PROMPT:
In the entries below, find every line with the string "grey" and copy it.

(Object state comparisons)
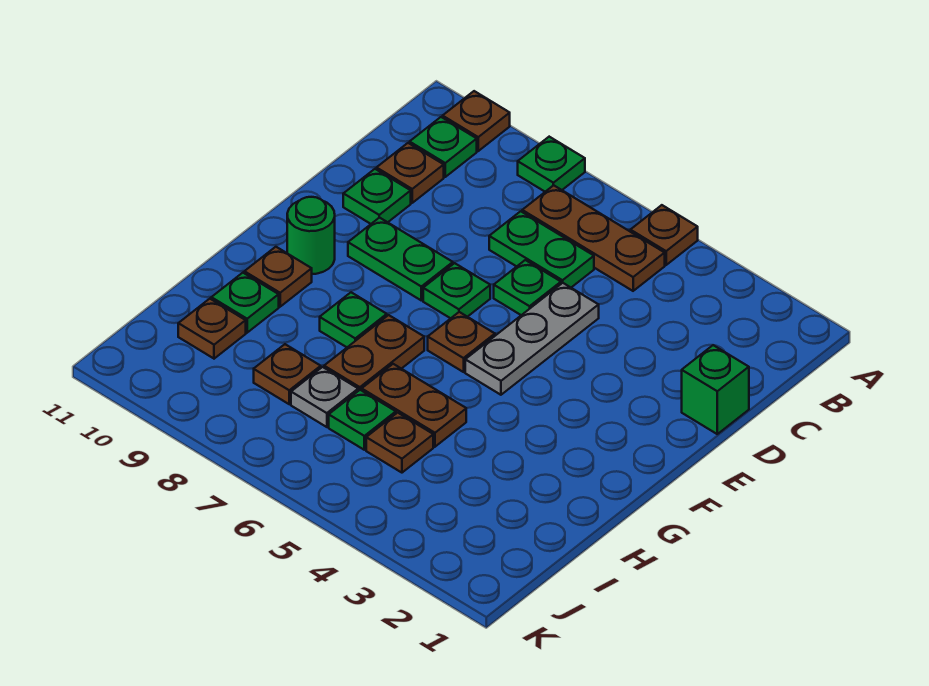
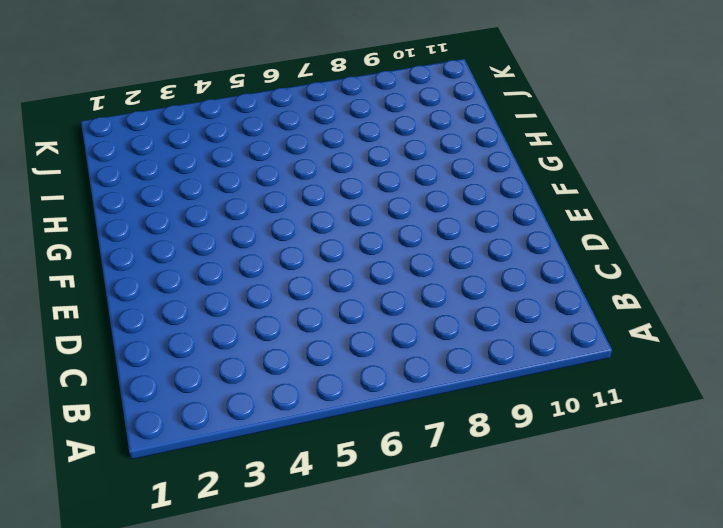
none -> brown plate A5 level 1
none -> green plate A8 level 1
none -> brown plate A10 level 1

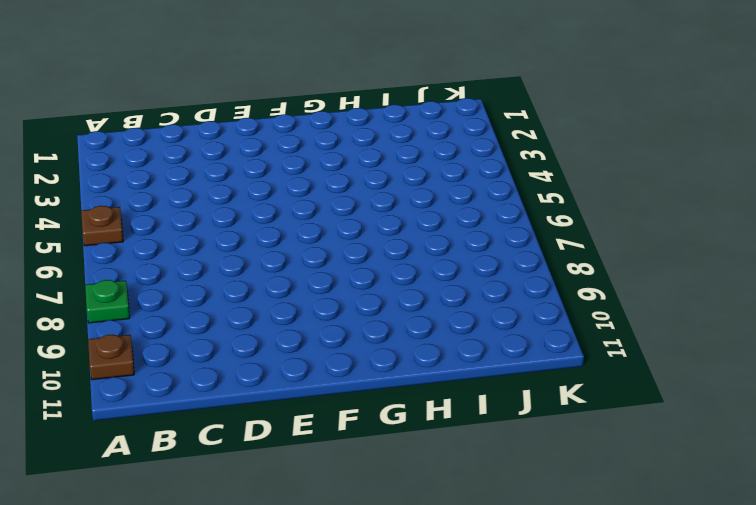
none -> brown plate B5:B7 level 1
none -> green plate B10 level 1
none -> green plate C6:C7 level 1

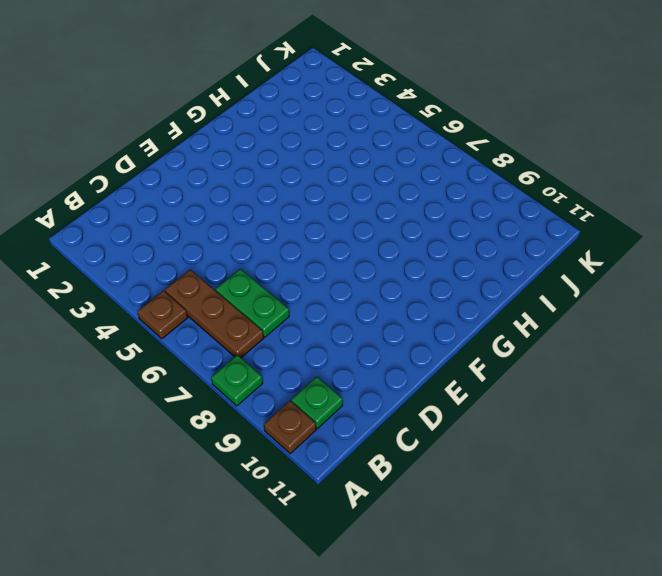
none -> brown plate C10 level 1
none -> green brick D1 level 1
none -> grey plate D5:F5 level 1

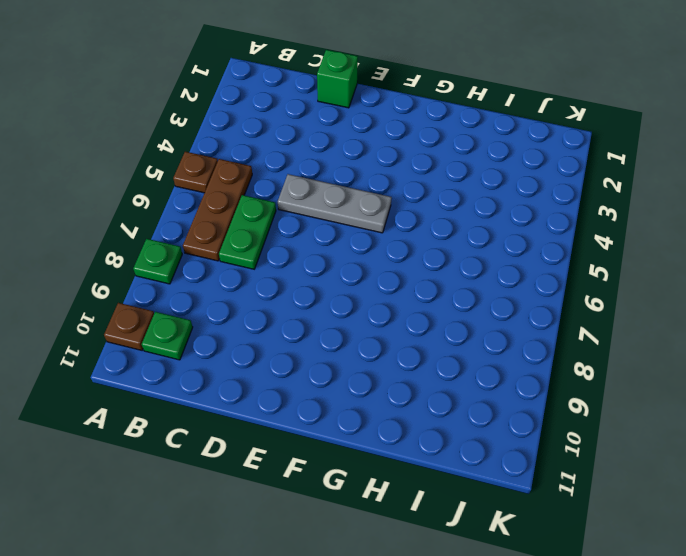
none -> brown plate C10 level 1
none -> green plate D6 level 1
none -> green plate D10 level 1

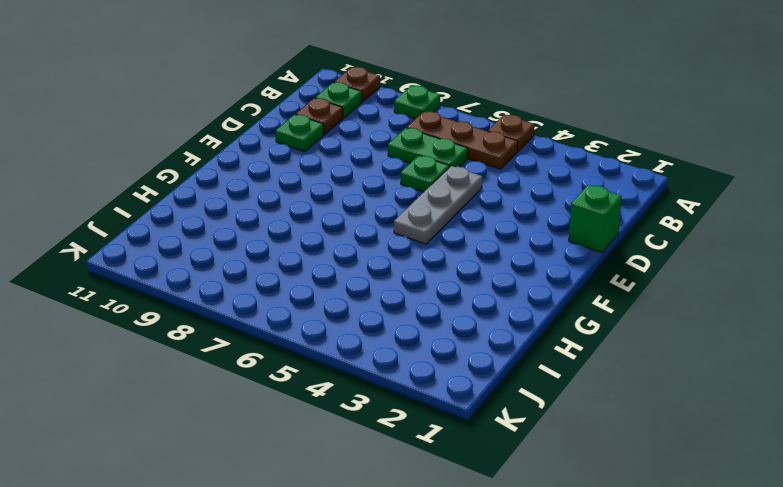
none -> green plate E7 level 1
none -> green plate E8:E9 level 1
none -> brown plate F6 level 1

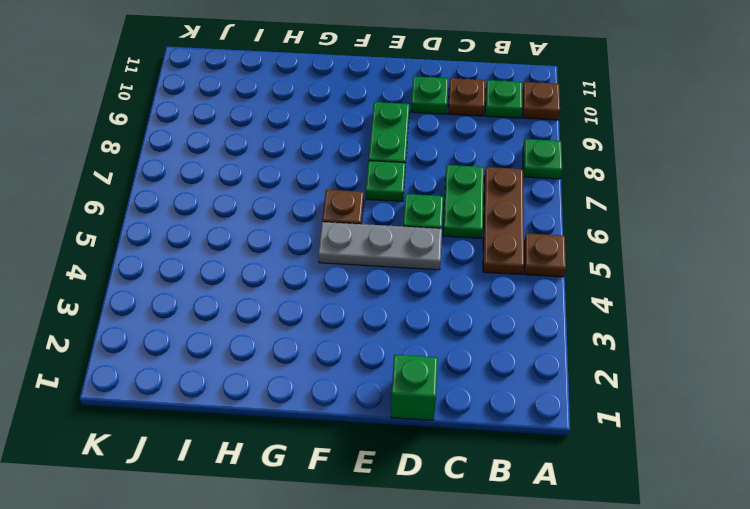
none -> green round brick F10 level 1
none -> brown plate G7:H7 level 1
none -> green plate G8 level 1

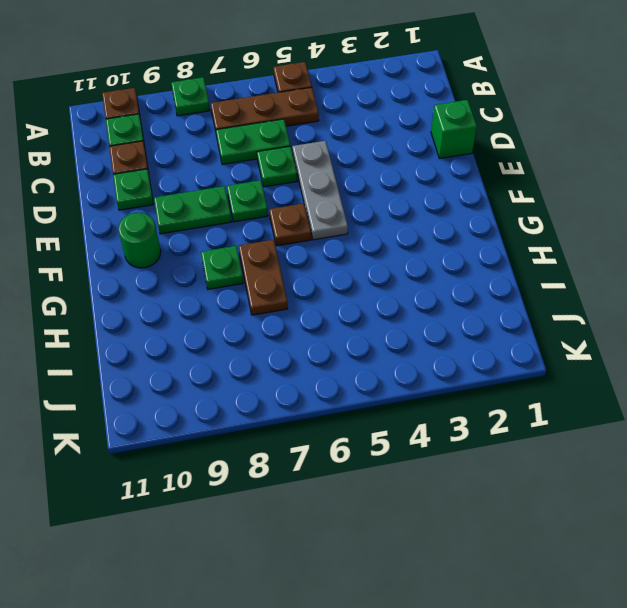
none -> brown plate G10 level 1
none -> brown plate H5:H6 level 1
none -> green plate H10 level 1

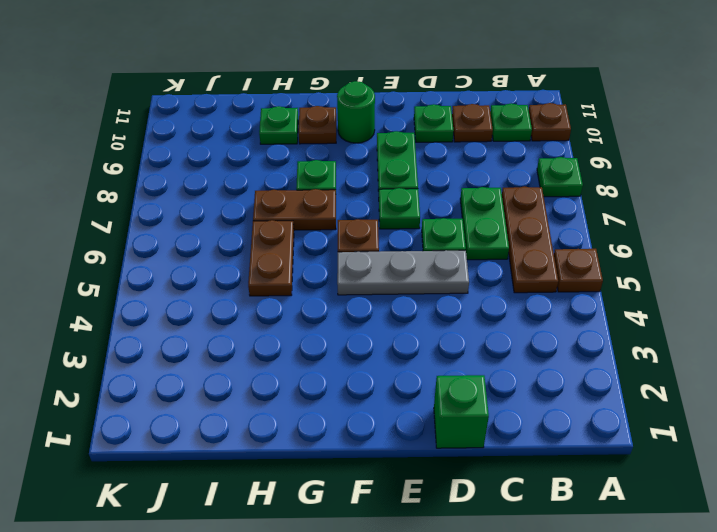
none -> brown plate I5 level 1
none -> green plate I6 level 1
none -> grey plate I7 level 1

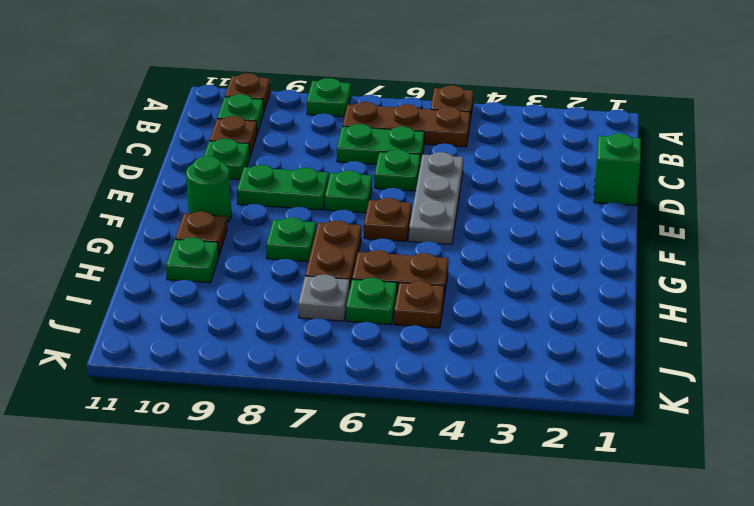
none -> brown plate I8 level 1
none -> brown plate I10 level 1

TASK RESPONSE:
none -> grey plate D5:F5 level 1
none -> grey plate I7 level 1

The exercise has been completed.